Stored items from a collection
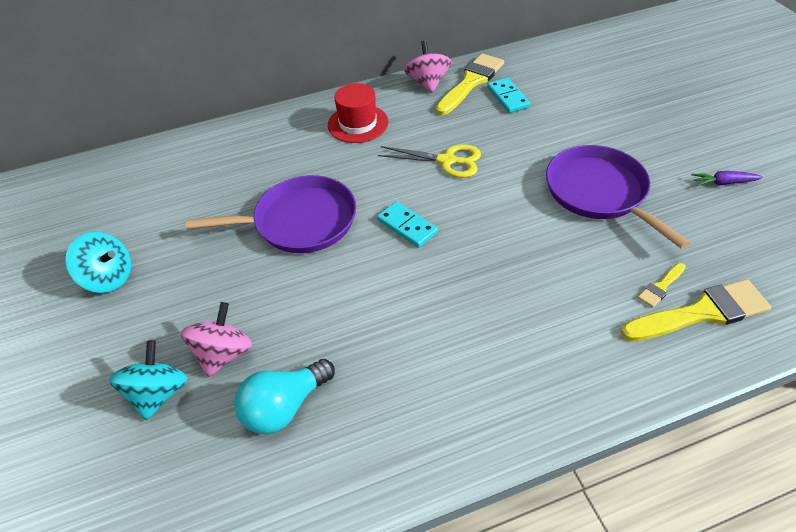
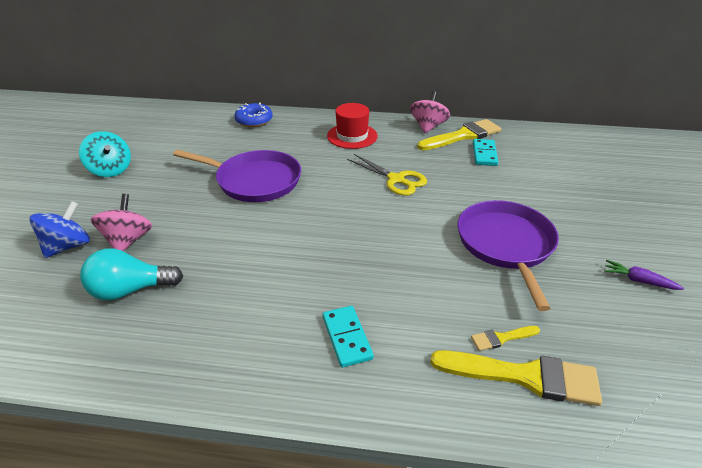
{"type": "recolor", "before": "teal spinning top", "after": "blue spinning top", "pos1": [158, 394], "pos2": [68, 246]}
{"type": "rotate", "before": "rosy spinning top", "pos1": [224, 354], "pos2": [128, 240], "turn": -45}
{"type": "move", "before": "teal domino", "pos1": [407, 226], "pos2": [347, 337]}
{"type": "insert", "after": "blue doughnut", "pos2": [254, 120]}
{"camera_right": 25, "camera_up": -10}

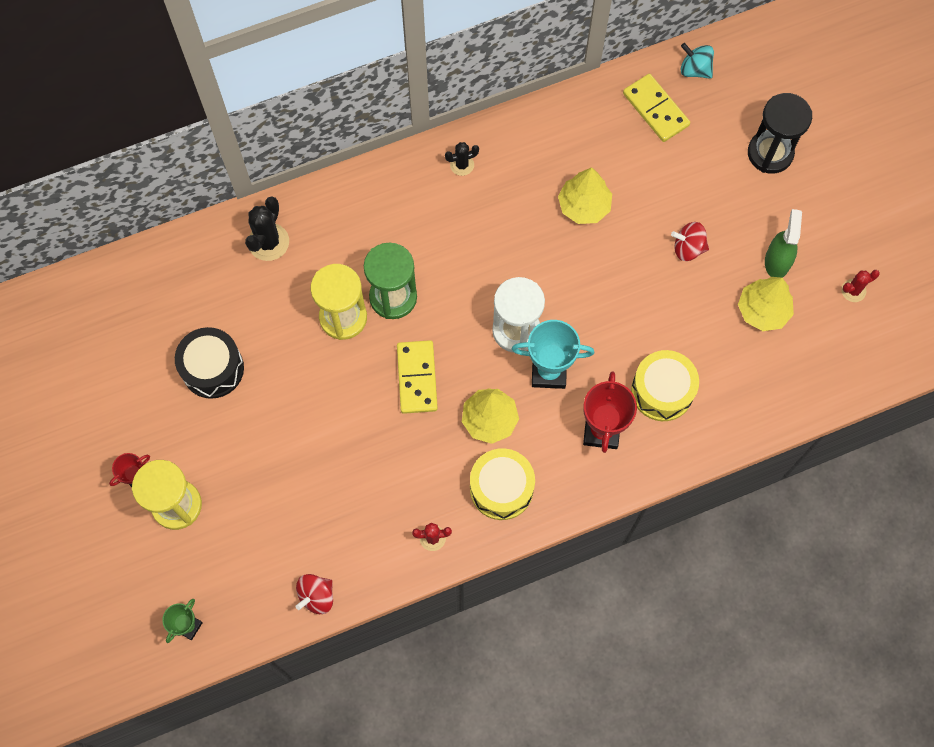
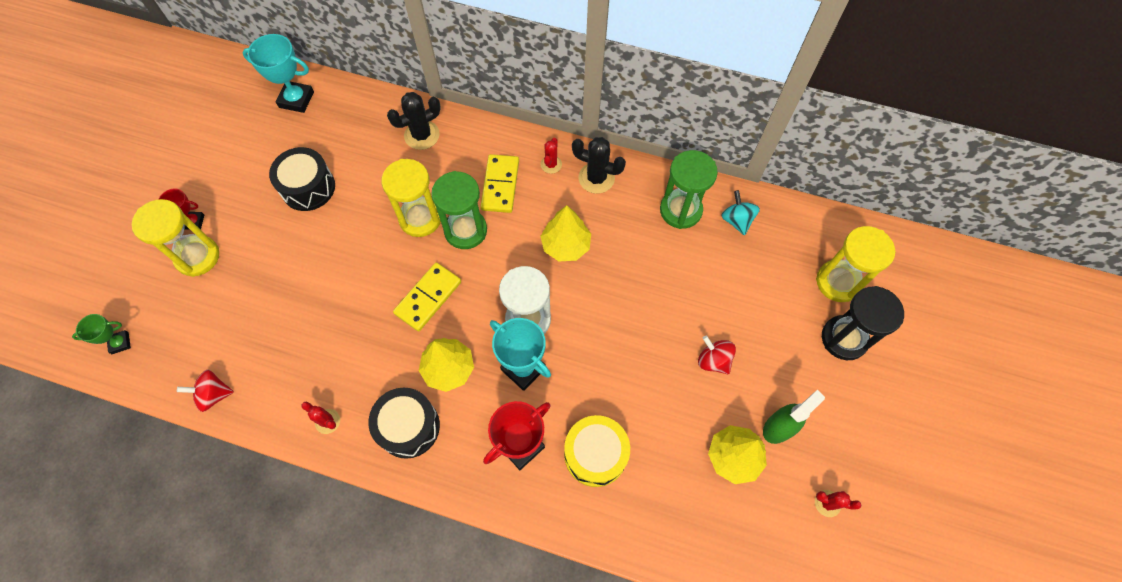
{"type": "resize", "before": "black saguaro cactus", "pos1": [462, 165], "pos2": [596, 178], "scale": 1.68}
{"type": "recolor", "before": "yellow toy drum", "after": "black toy drum", "pos1": [501, 488], "pos2": [408, 427]}
{"type": "move", "before": "yellow fir tree", "pos1": [584, 206], "pos2": [566, 245]}
{"type": "move", "before": "yellow domino", "pos1": [656, 109], "pos2": [500, 185]}
{"type": "move", "before": "teal spinning top", "pos1": [694, 69], "pos2": [736, 220]}
{"type": "insert", "after": "teal prize cup", "pos2": [296, 99]}
{"type": "insert", "after": "red saguaro cactus", "pos2": [551, 164]}
{"type": "insert", "after": "emerald sand timer", "pos2": [680, 210]}
{"type": "insert", "after": "yellow sand timer", "pos2": [838, 282]}
{"camera_right": 40, "camera_up": -5}

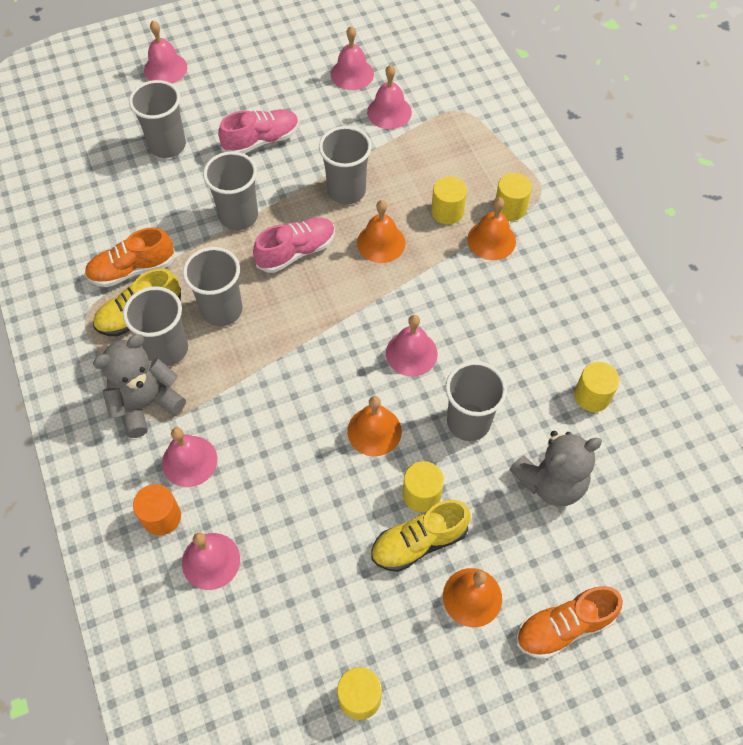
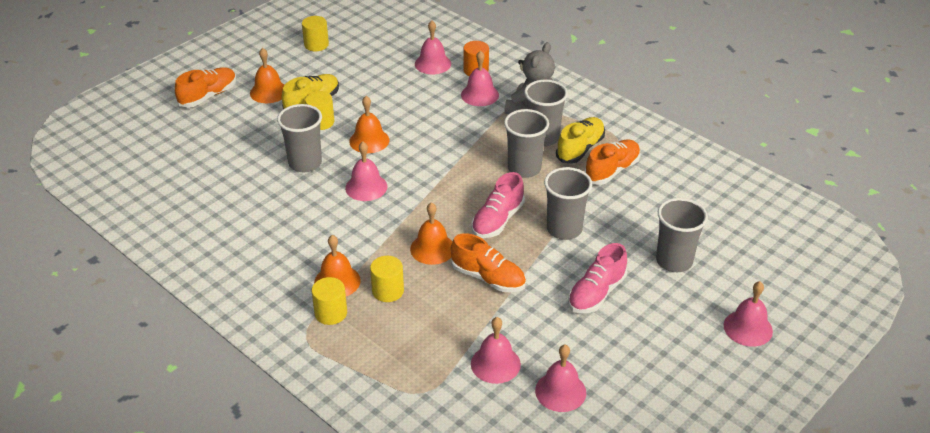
{"type": "replace", "before": "ash-grey tumbler", "after": "orange sneaker", "pos1": [346, 191], "pos2": [488, 278]}
{"type": "delete", "before": "ash-grey teddy", "pos1": [551, 482]}
{"type": "delete", "before": "yellow solid cylinder", "pos1": [592, 396]}
{"camera_right": 155, "camera_up": -20}

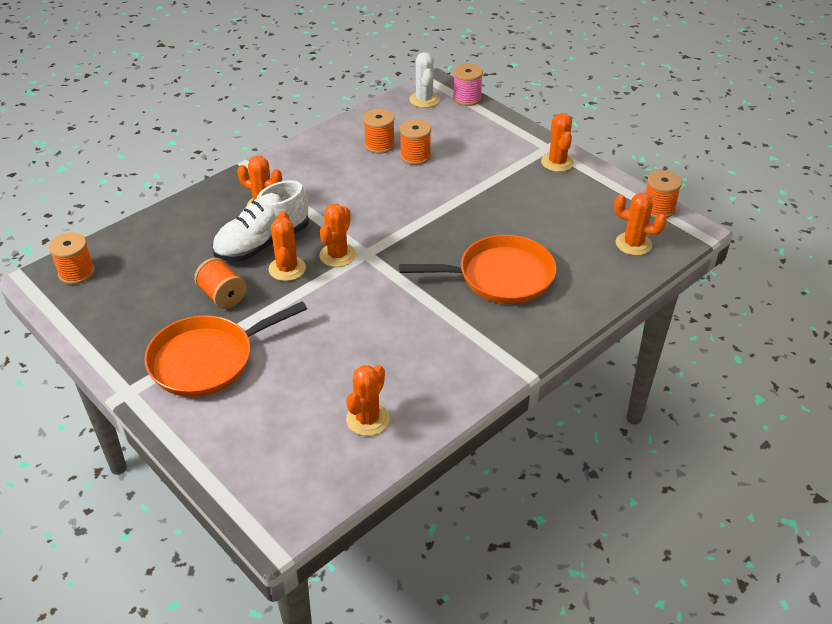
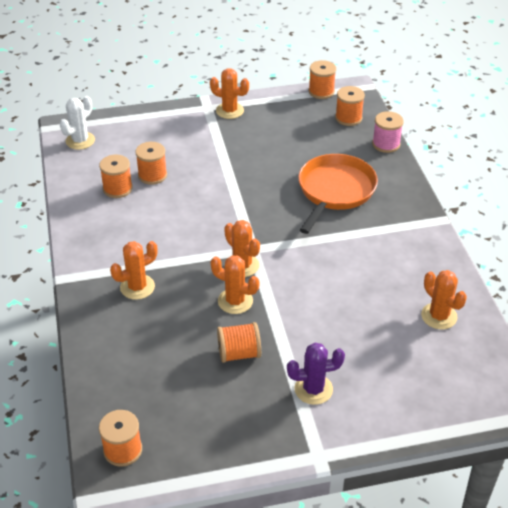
{"type": "replace", "before": "orange skillet", "after": "violet saguaro cactus", "pos1": [207, 360], "pos2": [313, 389]}
{"type": "delete", "before": "pure white sneaker", "pos1": [263, 243]}
{"type": "rotate", "before": "pure white saguaro cactus", "pos1": [424, 100], "pos2": [80, 141], "turn": -75}
{"type": "move", "before": "rosy bobbin", "pos1": [467, 98], "pos2": [386, 144]}
{"type": "replace", "before": "orange saguaro cactus", "after": "orange bobbin", "pos1": [633, 244], "pos2": [348, 118]}
{"camera_right": -60, "camera_up": 0}

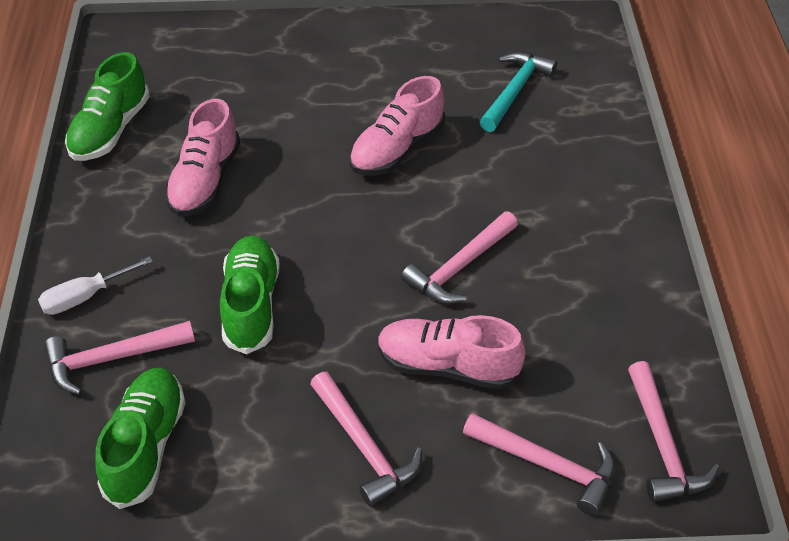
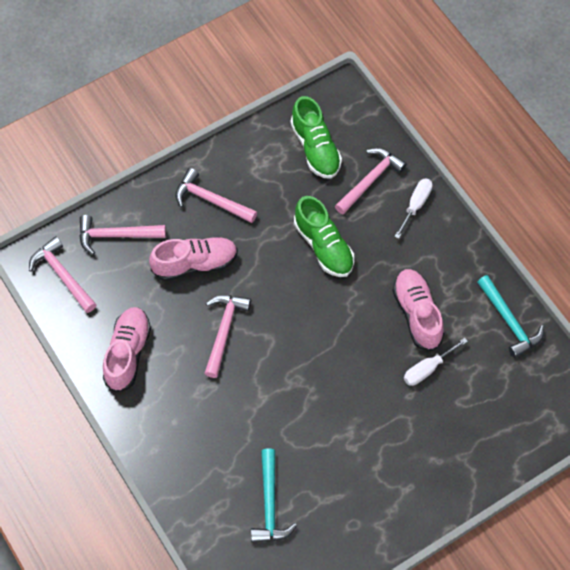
{"type": "replace", "before": "emerald sneaker", "after": "teal claw hammer", "pos1": [110, 130], "pos2": [509, 321]}
{"type": "move", "before": "rosy sneaker", "pos1": [397, 149], "pos2": [128, 353]}
{"type": "insert", "after": "pure white hand screwdriver", "pos2": [427, 369]}
{"camera_right": 150, "camera_up": 15}

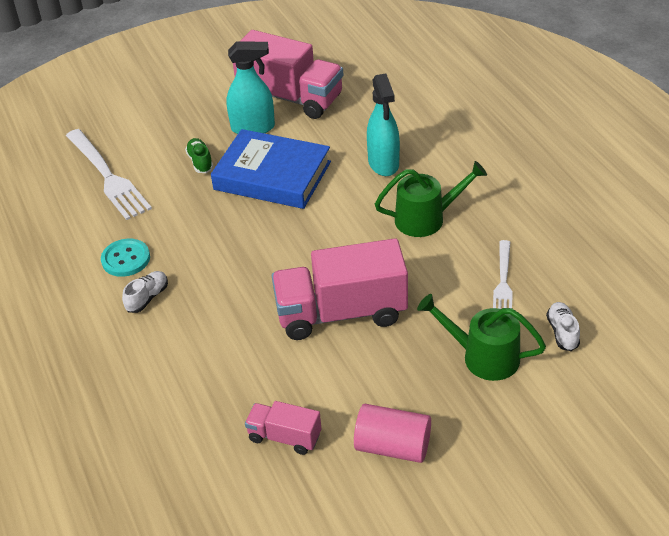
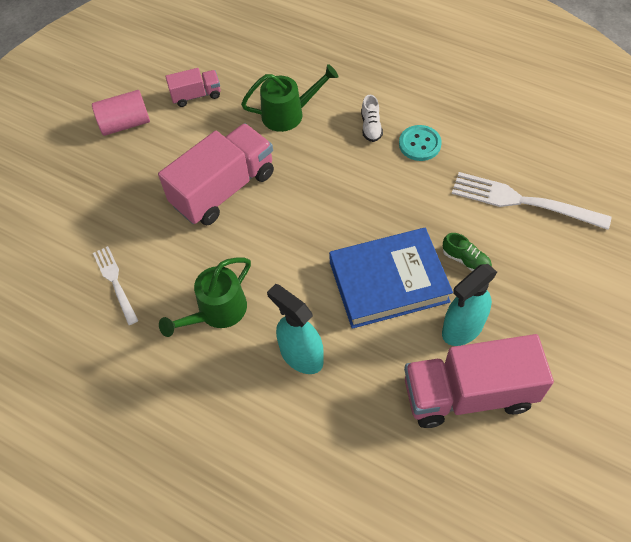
{"type": "move", "before": "emerald watering pot", "pos1": [482, 356], "pos2": [289, 114]}
{"type": "delete", "before": "pure white sneaker", "pos1": [562, 332]}
{"camera_right": 145, "camera_up": 15}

• DIRECTIONS: Hand back the records above exactly as they are, pictures excluded.

• EXERCISE OUTPUT:
{"type": "recolor", "before": "teal spinning top", "after": "blue spinning top", "pos1": [158, 394], "pos2": [68, 246]}
{"type": "rotate", "before": "rosy spinning top", "pos1": [224, 354], "pos2": [128, 240], "turn": -45}
{"type": "move", "before": "teal domino", "pos1": [407, 226], "pos2": [347, 337]}
{"type": "insert", "after": "blue doughnut", "pos2": [254, 120]}
{"camera_right": 25, "camera_up": -10}

{"type": "resize", "before": "black saguaro cactus", "pos1": [462, 165], "pos2": [596, 178], "scale": 1.68}
{"type": "recolor", "before": "yellow toy drum", "after": "black toy drum", "pos1": [501, 488], "pos2": [408, 427]}
{"type": "move", "before": "yellow fir tree", "pos1": [584, 206], "pos2": [566, 245]}
{"type": "move", "before": "yellow domino", "pos1": [656, 109], "pos2": [500, 185]}
{"type": "move", "before": "teal spinning top", "pos1": [694, 69], "pos2": [736, 220]}
{"type": "insert", "after": "teal prize cup", "pos2": [296, 99]}
{"type": "insert", "after": "red saguaro cactus", "pos2": [551, 164]}
{"type": "insert", "after": "emerald sand timer", "pos2": [680, 210]}
{"type": "insert", "after": "yellow sand timer", "pos2": [838, 282]}
{"camera_right": 40, "camera_up": -5}

{"type": "replace", "before": "ash-grey tumbler", "after": "orange sneaker", "pos1": [346, 191], "pos2": [488, 278]}
{"type": "delete", "before": "ash-grey teddy", "pos1": [551, 482]}
{"type": "delete", "before": "yellow solid cylinder", "pos1": [592, 396]}
{"camera_right": 155, "camera_up": -20}

{"type": "replace", "before": "orange skillet", "after": "violet saguaro cactus", "pos1": [207, 360], "pos2": [313, 389]}
{"type": "delete", "before": "pure white sneaker", "pos1": [263, 243]}
{"type": "rotate", "before": "pure white saguaro cactus", "pos1": [424, 100], "pos2": [80, 141], "turn": -75}
{"type": "move", "before": "rosy bobbin", "pos1": [467, 98], "pos2": [386, 144]}
{"type": "replace", "before": "orange saguaro cactus", "after": "orange bobbin", "pos1": [633, 244], "pos2": [348, 118]}
{"camera_right": -60, "camera_up": 0}

{"type": "replace", "before": "emerald sneaker", "after": "teal claw hammer", "pos1": [110, 130], "pos2": [509, 321]}
{"type": "move", "before": "rosy sneaker", "pos1": [397, 149], "pos2": [128, 353]}
{"type": "insert", "after": "pure white hand screwdriver", "pos2": [427, 369]}
{"camera_right": 150, "camera_up": 15}

{"type": "move", "before": "emerald watering pot", "pos1": [482, 356], "pos2": [289, 114]}
{"type": "delete", "before": "pure white sneaker", "pos1": [562, 332]}
{"camera_right": 145, "camera_up": 15}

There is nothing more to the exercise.